- **Exercise**
Please restate, word for word, the lines below that begin at the one with "orange 2x3 brick [153,167,268,262]" and end at the one with "orange 1x1 round". Leave out all other lines.

- **The input**
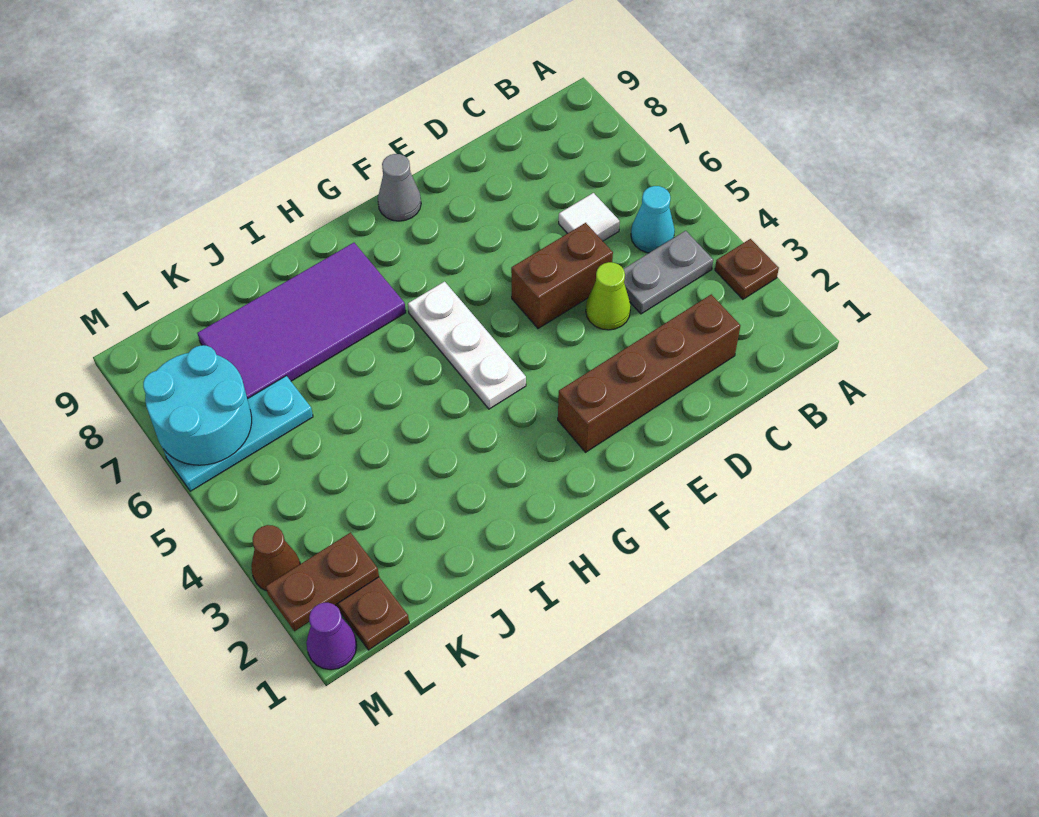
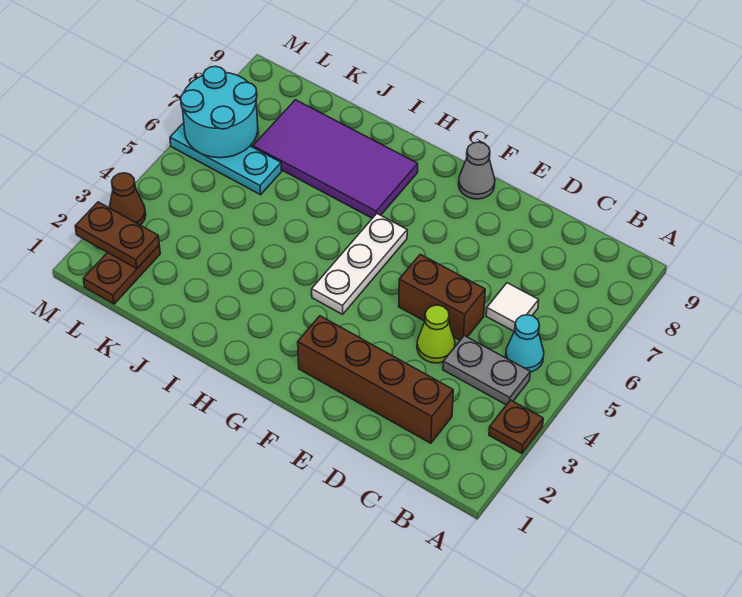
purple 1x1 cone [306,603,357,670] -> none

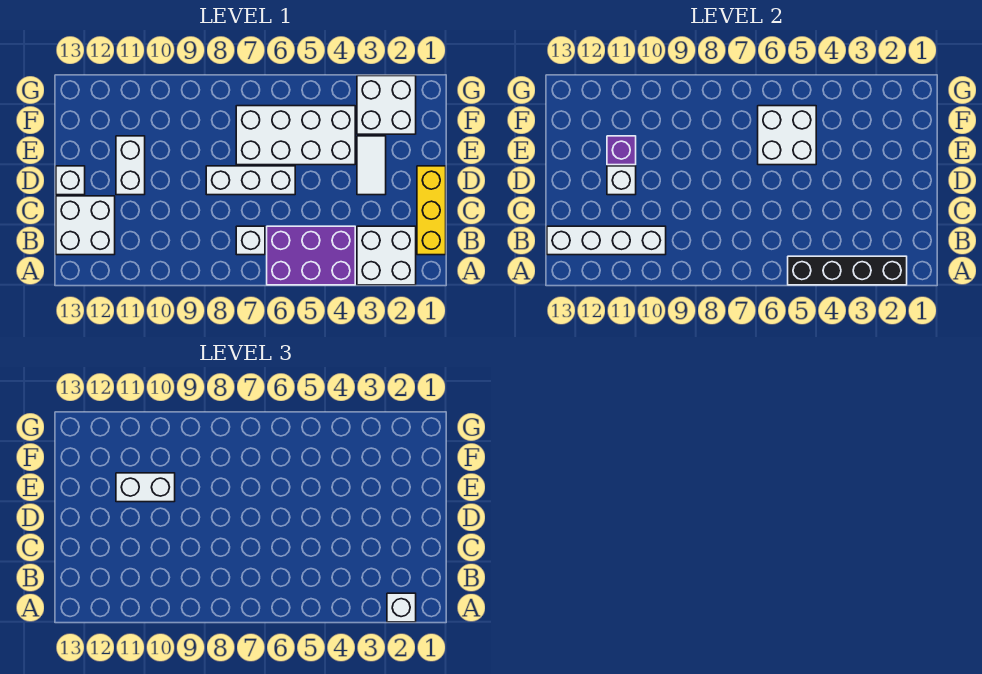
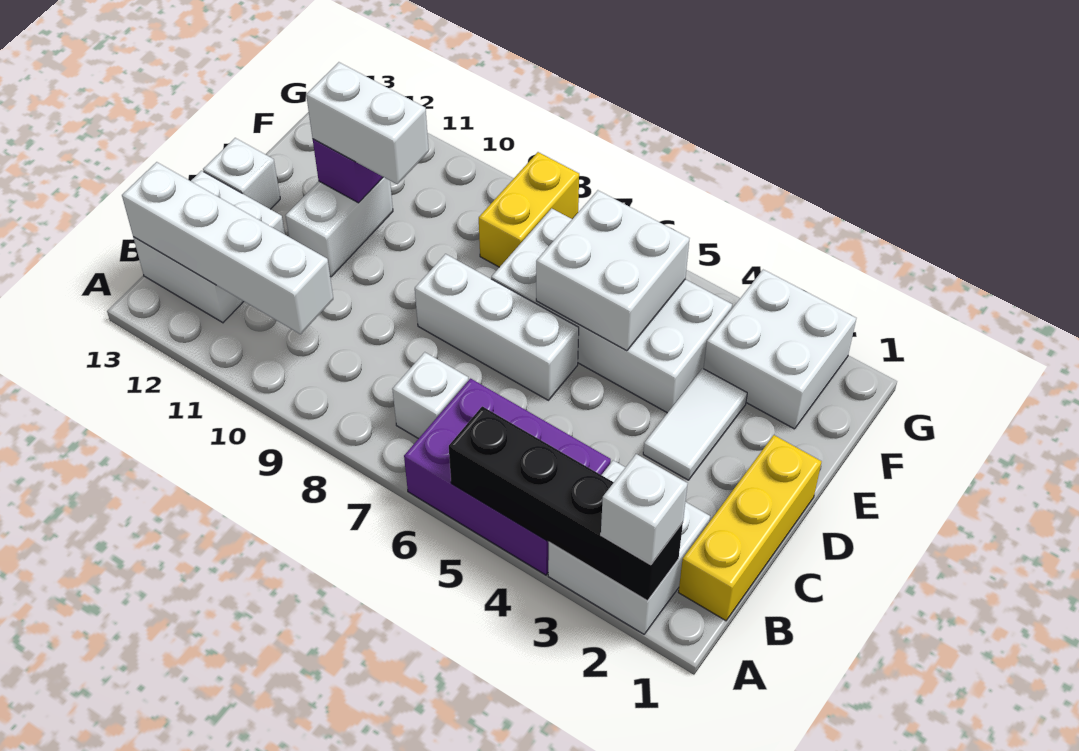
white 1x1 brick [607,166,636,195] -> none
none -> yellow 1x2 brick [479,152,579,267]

---

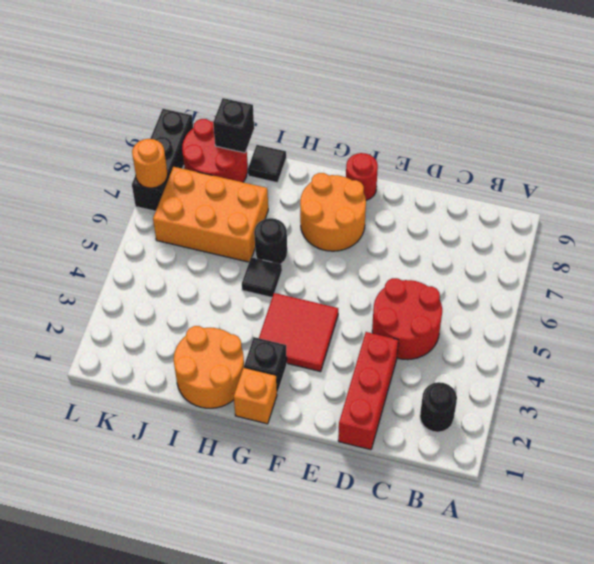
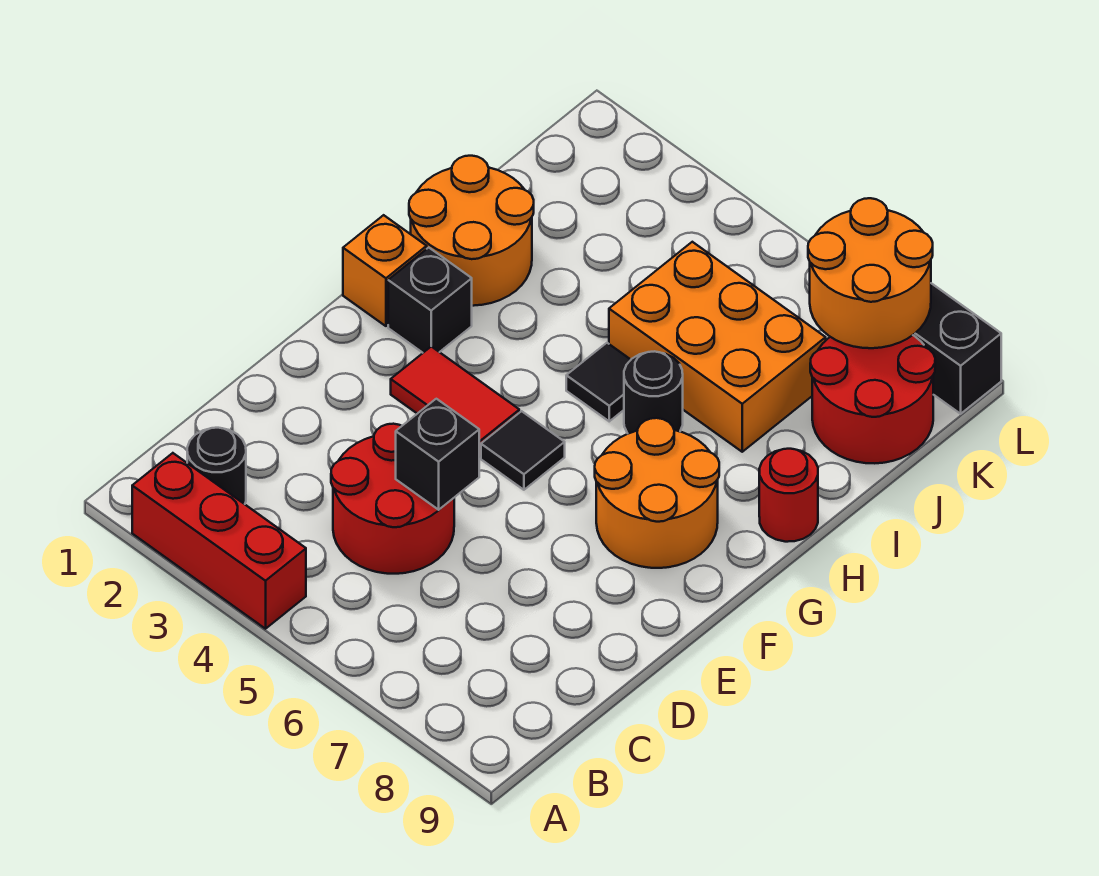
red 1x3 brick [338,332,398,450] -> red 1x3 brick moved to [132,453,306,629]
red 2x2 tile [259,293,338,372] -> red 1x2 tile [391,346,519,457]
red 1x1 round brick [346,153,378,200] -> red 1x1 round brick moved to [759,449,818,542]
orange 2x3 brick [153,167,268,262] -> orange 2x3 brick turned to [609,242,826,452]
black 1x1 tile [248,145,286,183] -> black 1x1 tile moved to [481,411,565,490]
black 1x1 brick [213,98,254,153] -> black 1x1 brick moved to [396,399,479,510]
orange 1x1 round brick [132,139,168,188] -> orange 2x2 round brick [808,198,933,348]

* * *

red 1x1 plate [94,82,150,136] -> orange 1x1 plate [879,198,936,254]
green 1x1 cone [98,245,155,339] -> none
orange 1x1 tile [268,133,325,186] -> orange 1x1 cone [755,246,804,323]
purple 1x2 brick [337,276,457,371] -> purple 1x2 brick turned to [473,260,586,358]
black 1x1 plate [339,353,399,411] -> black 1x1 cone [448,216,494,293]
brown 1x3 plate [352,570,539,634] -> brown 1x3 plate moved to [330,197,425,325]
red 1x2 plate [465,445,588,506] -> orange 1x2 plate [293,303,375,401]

- **Written response**
orange 2x3 brick [153,167,268,262] -> orange 2x3 brick turned to [609,242,826,452]
black 1x1 tile [248,145,286,183] -> black 1x1 tile moved to [481,411,565,490]
black 1x1 brick [213,98,254,153] -> black 1x1 brick moved to [396,399,479,510]
orange 1x1 round brick [132,139,168,188] -> orange 2x2 round brick [808,198,933,348]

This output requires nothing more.